▶ DATA TO EXAMINE:
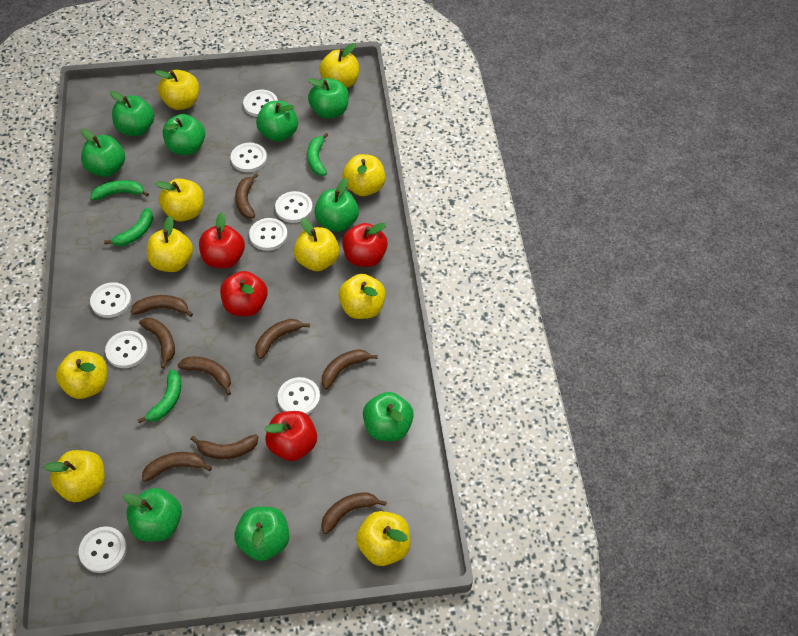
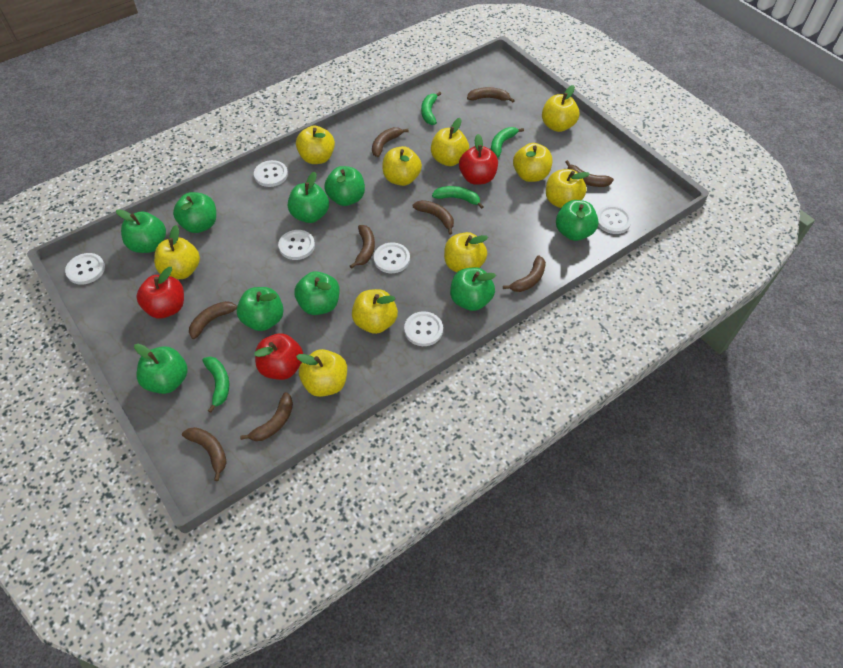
red apple: 4 -> 3
white button: 8 -> 6

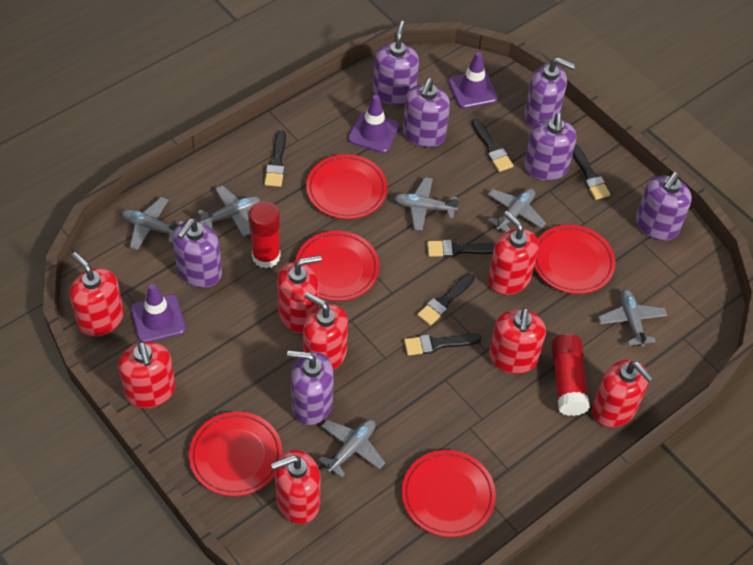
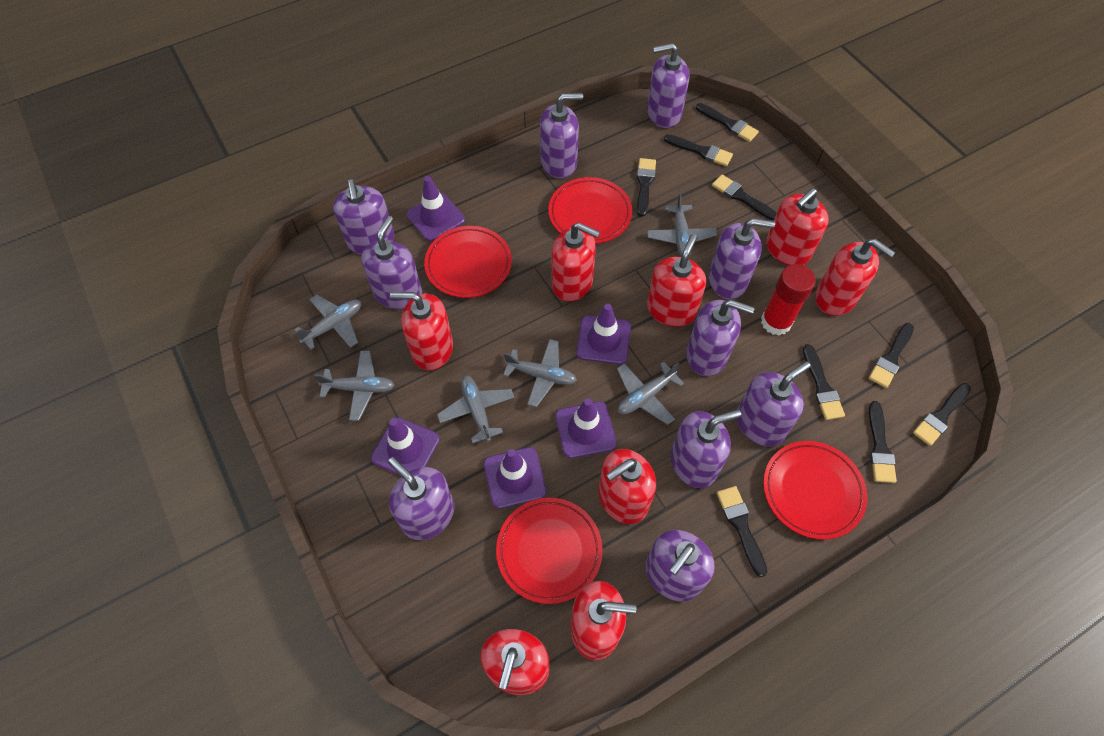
black brush: 6 -> 9
purple soap dispenser: 7 -> 10
purple traffic cone: 3 -> 5
red glue stick: 2 -> 1
red plate: 5 -> 4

▶ REQUIRED ACTION:
Please print the entries shown above again, exactly, and skip the pictures.

▶ SOLUTION:
red apple: 4 -> 3
white button: 8 -> 6

black brush: 6 -> 9
purple soap dispenser: 7 -> 10
purple traffic cone: 3 -> 5
red glue stick: 2 -> 1
red plate: 5 -> 4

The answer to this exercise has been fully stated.